Records excerpted from a collection
====================

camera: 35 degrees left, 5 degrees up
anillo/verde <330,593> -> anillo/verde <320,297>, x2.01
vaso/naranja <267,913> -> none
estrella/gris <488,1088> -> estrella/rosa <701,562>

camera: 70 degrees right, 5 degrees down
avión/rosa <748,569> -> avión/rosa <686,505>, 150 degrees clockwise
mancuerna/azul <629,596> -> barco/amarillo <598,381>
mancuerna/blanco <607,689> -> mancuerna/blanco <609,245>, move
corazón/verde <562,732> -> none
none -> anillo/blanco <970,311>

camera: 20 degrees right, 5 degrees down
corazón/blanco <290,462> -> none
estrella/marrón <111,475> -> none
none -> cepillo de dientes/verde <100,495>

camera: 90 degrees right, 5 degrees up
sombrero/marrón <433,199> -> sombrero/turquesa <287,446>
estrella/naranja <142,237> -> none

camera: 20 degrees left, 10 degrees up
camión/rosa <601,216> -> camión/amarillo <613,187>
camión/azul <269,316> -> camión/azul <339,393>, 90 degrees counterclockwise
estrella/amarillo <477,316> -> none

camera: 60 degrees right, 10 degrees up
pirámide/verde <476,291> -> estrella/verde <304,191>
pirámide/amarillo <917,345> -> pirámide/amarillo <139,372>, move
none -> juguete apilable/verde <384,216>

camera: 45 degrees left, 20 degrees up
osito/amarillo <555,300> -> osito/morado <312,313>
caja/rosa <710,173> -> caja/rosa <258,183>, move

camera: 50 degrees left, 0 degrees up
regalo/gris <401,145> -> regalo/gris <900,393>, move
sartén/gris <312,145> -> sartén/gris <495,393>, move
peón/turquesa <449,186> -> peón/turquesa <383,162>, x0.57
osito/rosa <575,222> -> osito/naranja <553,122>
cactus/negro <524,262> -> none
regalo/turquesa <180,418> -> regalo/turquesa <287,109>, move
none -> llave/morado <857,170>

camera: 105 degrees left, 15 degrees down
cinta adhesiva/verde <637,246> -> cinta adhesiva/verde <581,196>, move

====================

**ASSIGNMENT:** Output each entry exactly as written, leaving none out.

**ANSWER SECTION:**
camera: 35 degrees left, 5 degrees up
anillo/verde <330,593> -> anillo/verde <320,297>, x2.01
vaso/naranja <267,913> -> none
estrella/gris <488,1088> -> estrella/rosa <701,562>

camera: 70 degrees right, 5 degrees down
avión/rosa <748,569> -> avión/rosa <686,505>, 150 degrees clockwise
mancuerna/azul <629,596> -> barco/amarillo <598,381>
mancuerna/blanco <607,689> -> mancuerna/blanco <609,245>, move
corazón/verde <562,732> -> none
none -> anillo/blanco <970,311>

camera: 20 degrees right, 5 degrees down
corazón/blanco <290,462> -> none
estrella/marrón <111,475> -> none
none -> cepillo de dientes/verde <100,495>

camera: 90 degrees right, 5 degrees up
sombrero/marrón <433,199> -> sombrero/turquesa <287,446>
estrella/naranja <142,237> -> none

camera: 20 degrees left, 10 degrees up
camión/rosa <601,216> -> camión/amarillo <613,187>
camión/azul <269,316> -> camión/azul <339,393>, 90 degrees counterclockwise
estrella/amarillo <477,316> -> none

camera: 60 degrees right, 10 degrees up
pirámide/verde <476,291> -> estrella/verde <304,191>
pirámide/amarillo <917,345> -> pirámide/amarillo <139,372>, move
none -> juguete apilable/verde <384,216>

camera: 45 degrees left, 20 degrees up
osito/amarillo <555,300> -> osito/morado <312,313>
caja/rosa <710,173> -> caja/rosa <258,183>, move

camera: 50 degrees left, 0 degrees up
regalo/gris <401,145> -> regalo/gris <900,393>, move
sartén/gris <312,145> -> sartén/gris <495,393>, move
peón/turquesa <449,186> -> peón/turquesa <383,162>, x0.57
osito/rosa <575,222> -> osito/naranja <553,122>
cactus/negro <524,262> -> none
regalo/turquesa <180,418> -> regalo/turquesa <287,109>, move
none -> llave/morado <857,170>

camera: 105 degrees left, 15 degrees down
cinta adhesiva/verde <637,246> -> cinta adhesiva/verde <581,196>, move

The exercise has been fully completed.